GOAL
Copy word for word the part of the lines that opens with the line containing "green circle: moved 63 px right, 8 px down" and runs to the end, leaving the pictures out of your answer.

----- DATA LINES

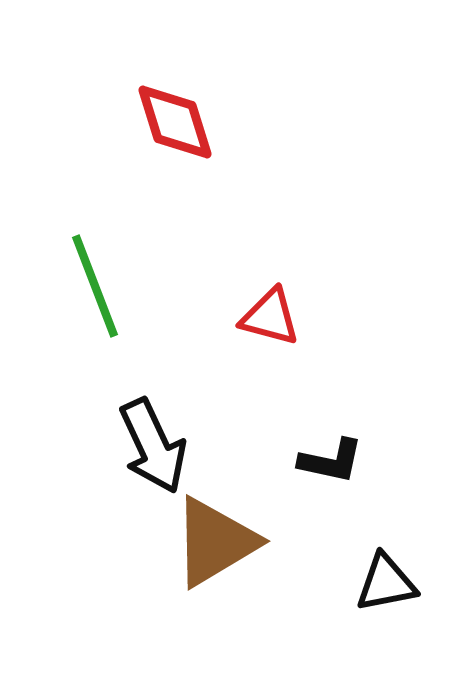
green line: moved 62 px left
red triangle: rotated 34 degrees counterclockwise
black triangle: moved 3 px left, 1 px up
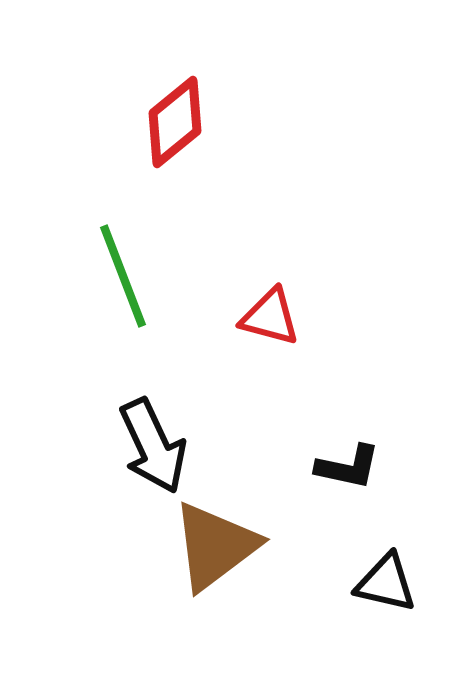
red diamond: rotated 68 degrees clockwise
green line: moved 28 px right, 10 px up
black L-shape: moved 17 px right, 6 px down
brown triangle: moved 4 px down; rotated 6 degrees counterclockwise
black triangle: rotated 24 degrees clockwise
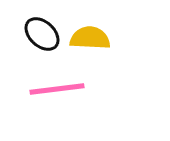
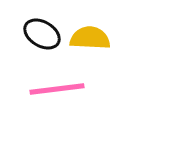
black ellipse: rotated 12 degrees counterclockwise
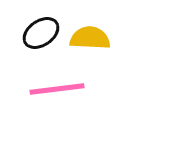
black ellipse: moved 1 px left, 1 px up; rotated 66 degrees counterclockwise
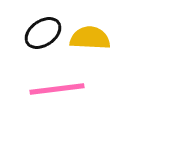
black ellipse: moved 2 px right
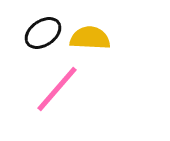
pink line: rotated 42 degrees counterclockwise
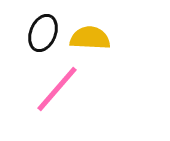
black ellipse: rotated 33 degrees counterclockwise
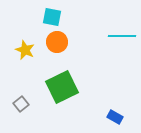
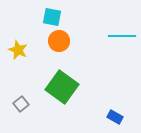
orange circle: moved 2 px right, 1 px up
yellow star: moved 7 px left
green square: rotated 28 degrees counterclockwise
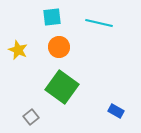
cyan square: rotated 18 degrees counterclockwise
cyan line: moved 23 px left, 13 px up; rotated 12 degrees clockwise
orange circle: moved 6 px down
gray square: moved 10 px right, 13 px down
blue rectangle: moved 1 px right, 6 px up
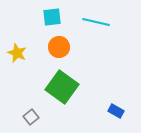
cyan line: moved 3 px left, 1 px up
yellow star: moved 1 px left, 3 px down
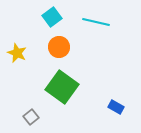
cyan square: rotated 30 degrees counterclockwise
blue rectangle: moved 4 px up
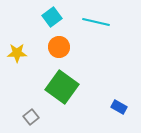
yellow star: rotated 24 degrees counterclockwise
blue rectangle: moved 3 px right
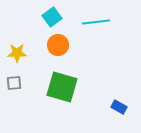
cyan line: rotated 20 degrees counterclockwise
orange circle: moved 1 px left, 2 px up
green square: rotated 20 degrees counterclockwise
gray square: moved 17 px left, 34 px up; rotated 35 degrees clockwise
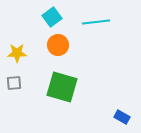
blue rectangle: moved 3 px right, 10 px down
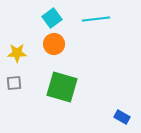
cyan square: moved 1 px down
cyan line: moved 3 px up
orange circle: moved 4 px left, 1 px up
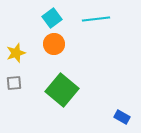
yellow star: moved 1 px left; rotated 18 degrees counterclockwise
green square: moved 3 px down; rotated 24 degrees clockwise
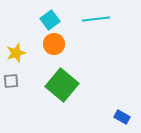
cyan square: moved 2 px left, 2 px down
gray square: moved 3 px left, 2 px up
green square: moved 5 px up
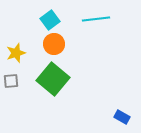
green square: moved 9 px left, 6 px up
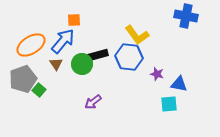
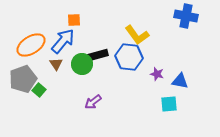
blue triangle: moved 1 px right, 3 px up
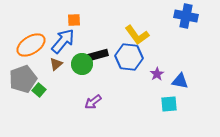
brown triangle: rotated 24 degrees clockwise
purple star: rotated 24 degrees clockwise
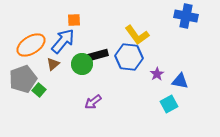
brown triangle: moved 3 px left
cyan square: rotated 24 degrees counterclockwise
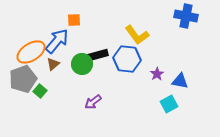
blue arrow: moved 6 px left
orange ellipse: moved 7 px down
blue hexagon: moved 2 px left, 2 px down
green square: moved 1 px right, 1 px down
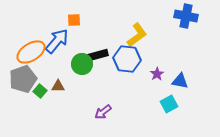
yellow L-shape: rotated 90 degrees counterclockwise
brown triangle: moved 5 px right, 22 px down; rotated 40 degrees clockwise
purple arrow: moved 10 px right, 10 px down
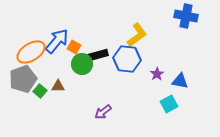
orange square: moved 27 px down; rotated 32 degrees clockwise
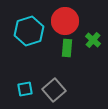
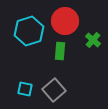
green rectangle: moved 7 px left, 3 px down
cyan square: rotated 21 degrees clockwise
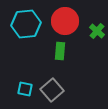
cyan hexagon: moved 3 px left, 7 px up; rotated 12 degrees clockwise
green cross: moved 4 px right, 9 px up
gray square: moved 2 px left
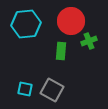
red circle: moved 6 px right
green cross: moved 8 px left, 10 px down; rotated 28 degrees clockwise
green rectangle: moved 1 px right
gray square: rotated 20 degrees counterclockwise
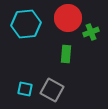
red circle: moved 3 px left, 3 px up
green cross: moved 2 px right, 9 px up
green rectangle: moved 5 px right, 3 px down
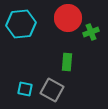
cyan hexagon: moved 5 px left
green rectangle: moved 1 px right, 8 px down
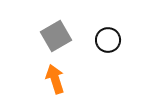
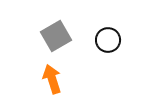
orange arrow: moved 3 px left
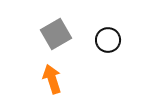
gray square: moved 2 px up
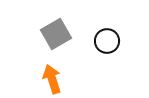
black circle: moved 1 px left, 1 px down
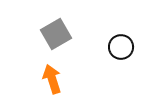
black circle: moved 14 px right, 6 px down
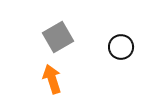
gray square: moved 2 px right, 3 px down
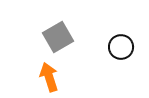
orange arrow: moved 3 px left, 2 px up
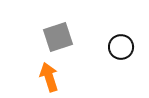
gray square: rotated 12 degrees clockwise
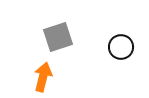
orange arrow: moved 6 px left; rotated 32 degrees clockwise
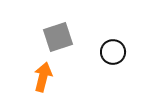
black circle: moved 8 px left, 5 px down
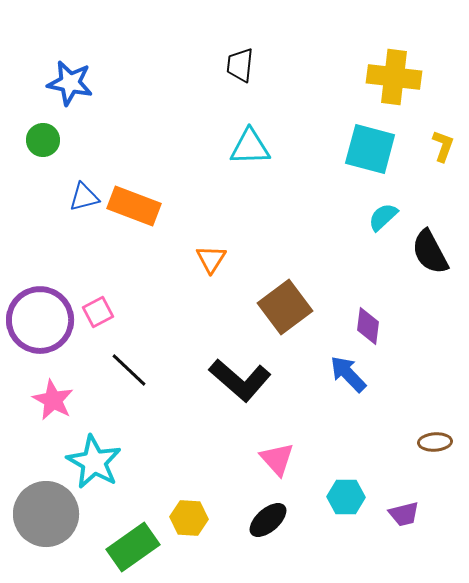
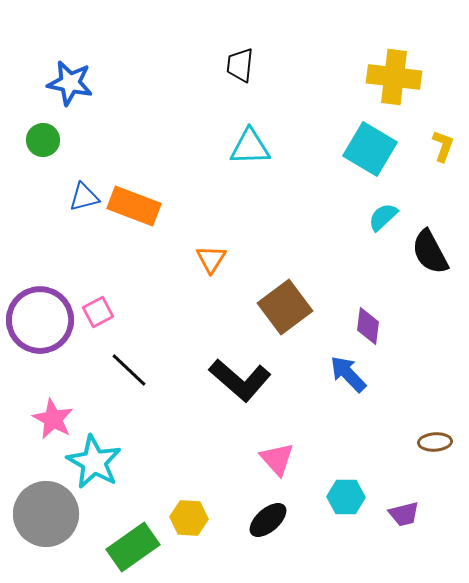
cyan square: rotated 16 degrees clockwise
pink star: moved 19 px down
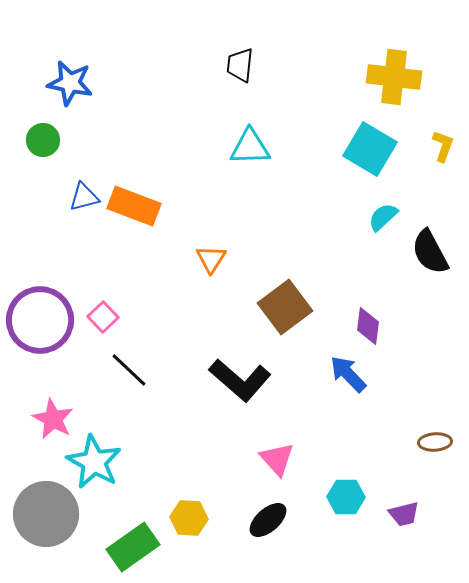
pink square: moved 5 px right, 5 px down; rotated 16 degrees counterclockwise
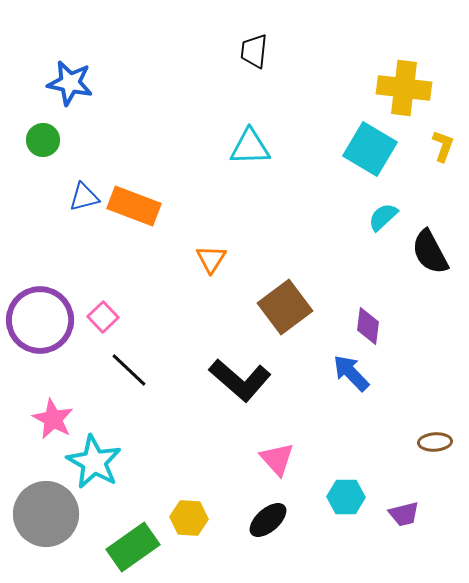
black trapezoid: moved 14 px right, 14 px up
yellow cross: moved 10 px right, 11 px down
blue arrow: moved 3 px right, 1 px up
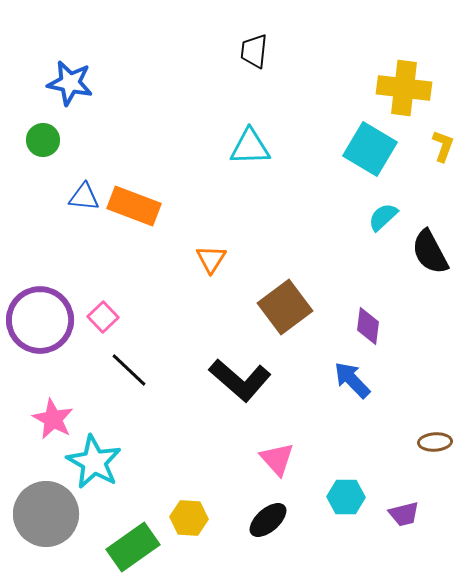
blue triangle: rotated 20 degrees clockwise
blue arrow: moved 1 px right, 7 px down
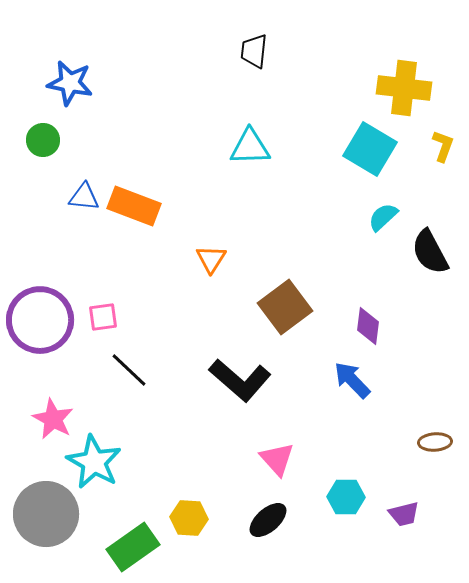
pink square: rotated 36 degrees clockwise
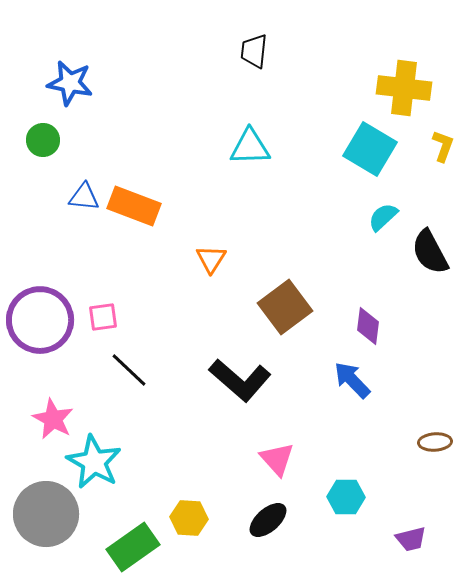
purple trapezoid: moved 7 px right, 25 px down
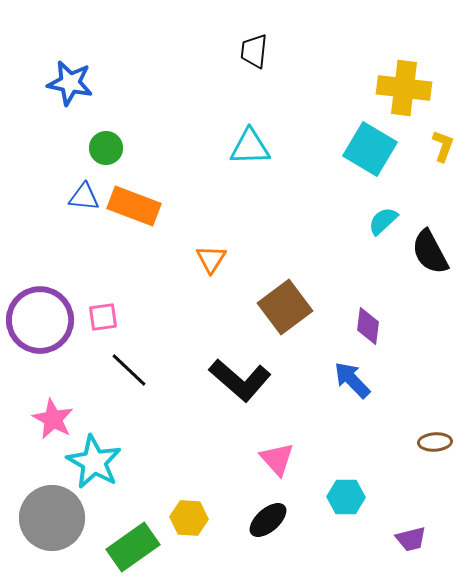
green circle: moved 63 px right, 8 px down
cyan semicircle: moved 4 px down
gray circle: moved 6 px right, 4 px down
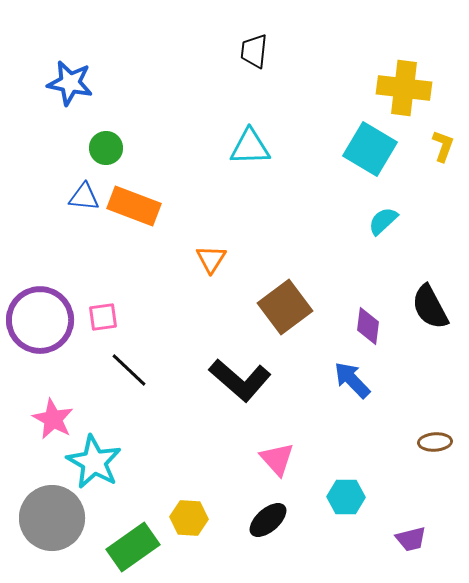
black semicircle: moved 55 px down
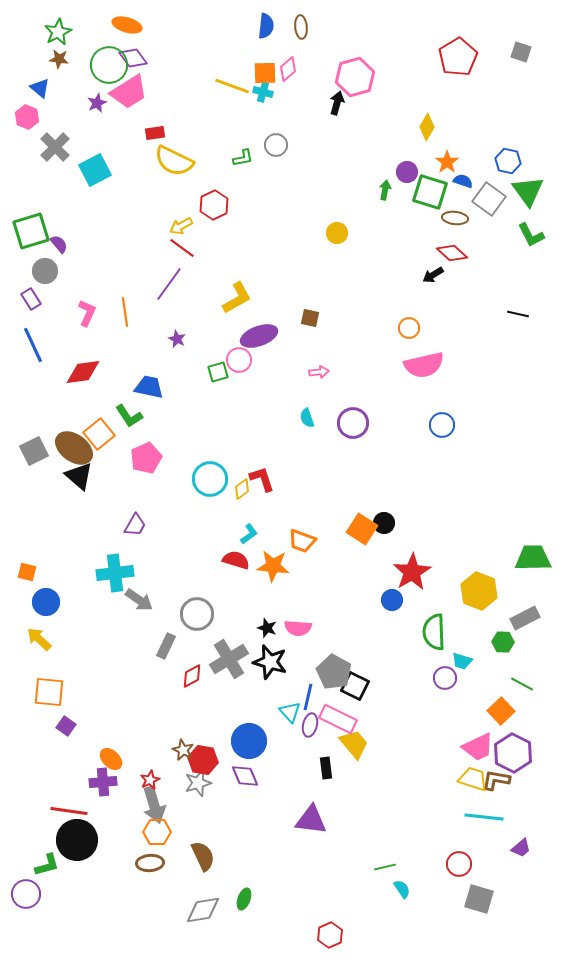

----------

PROBLEM SOLUTION
green circle: moved 63 px right, 8 px down
cyan semicircle: moved 4 px down
gray circle: moved 6 px right, 4 px down
black semicircle: moved 55 px down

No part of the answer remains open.